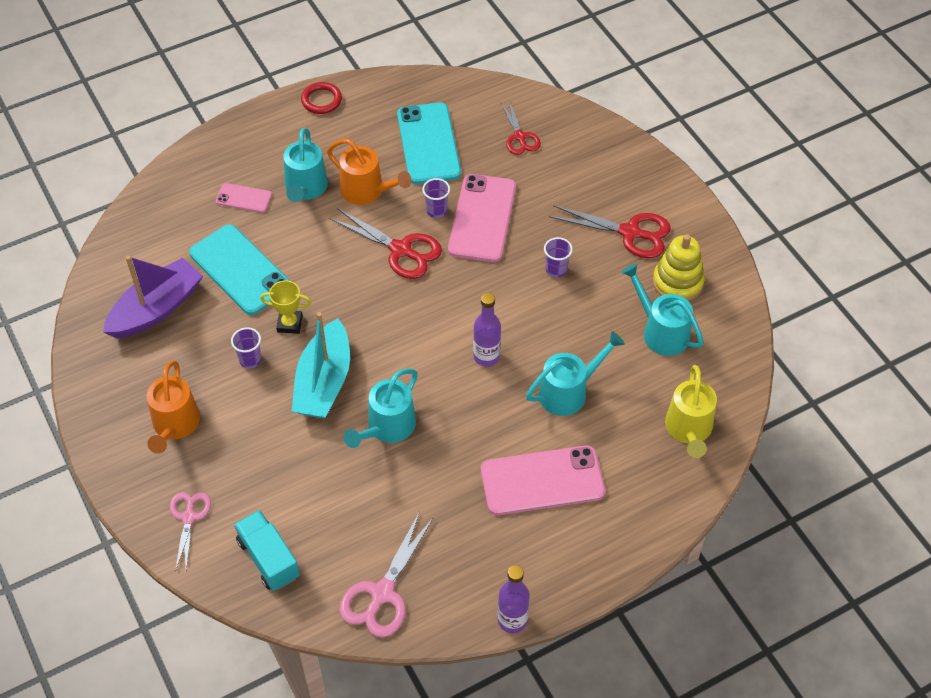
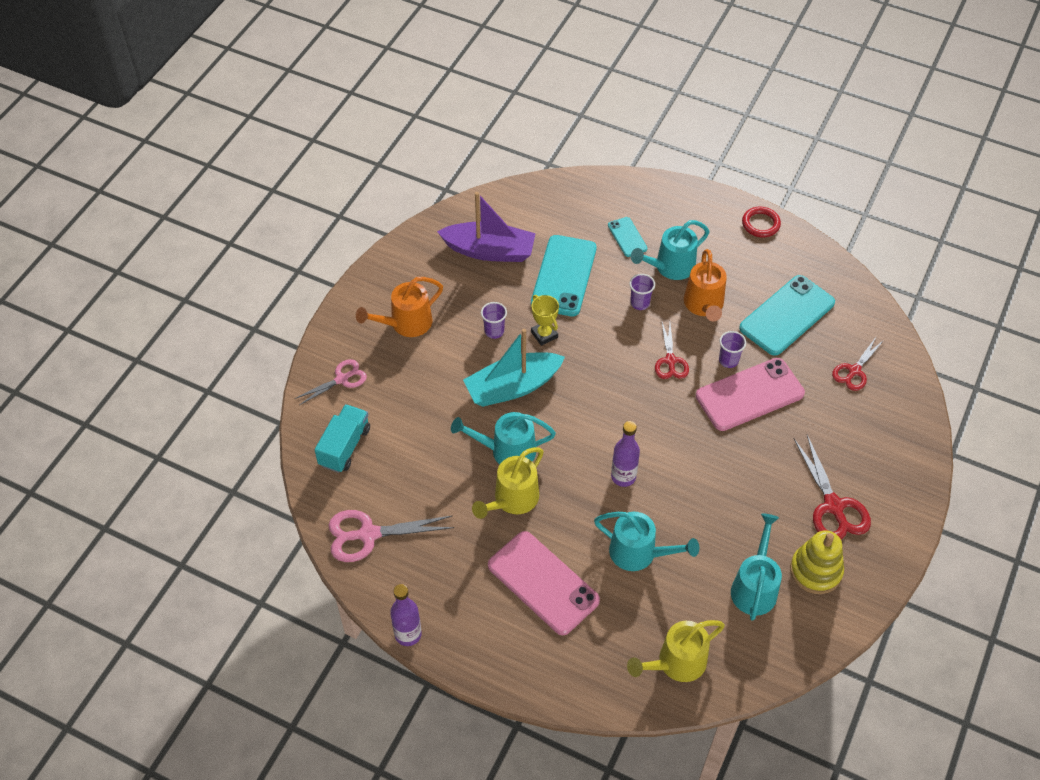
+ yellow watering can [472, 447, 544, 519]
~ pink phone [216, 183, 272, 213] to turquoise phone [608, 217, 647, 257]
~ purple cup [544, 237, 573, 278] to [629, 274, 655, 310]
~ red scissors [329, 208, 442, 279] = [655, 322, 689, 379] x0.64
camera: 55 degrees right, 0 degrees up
■ ■ ■
The records above should be returned exactly; no image belongs in the copy.

» TASK RESPONSE
+ yellow watering can [472, 447, 544, 519]
~ pink phone [216, 183, 272, 213] to turquoise phone [608, 217, 647, 257]
~ purple cup [544, 237, 573, 278] to [629, 274, 655, 310]
~ red scissors [329, 208, 442, 279] = [655, 322, 689, 379] x0.64
camera: 55 degrees right, 0 degrees up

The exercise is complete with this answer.